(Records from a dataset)
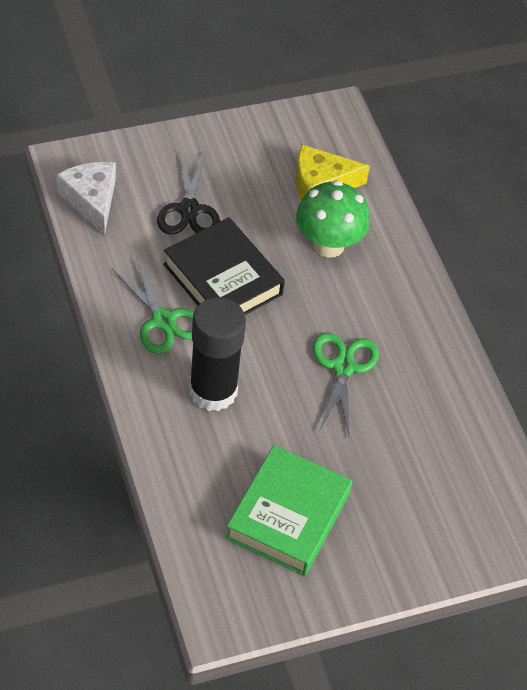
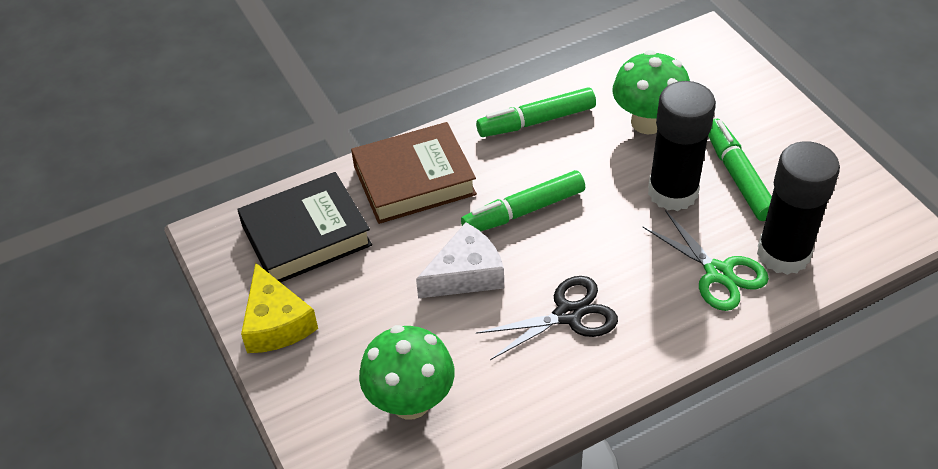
black glue stick: 1 -> 2
brown book: 0 -> 1
green book: 1 -> 0
green marker: 0 -> 3
green mushroom: 1 -> 2
green scissors: 2 -> 1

What you should do
Return, word for word, the line containing "brown book: 0 -> 1" and all lines after it through the last line of the records, and nothing else.

Written answer
brown book: 0 -> 1
green book: 1 -> 0
green marker: 0 -> 3
green mushroom: 1 -> 2
green scissors: 2 -> 1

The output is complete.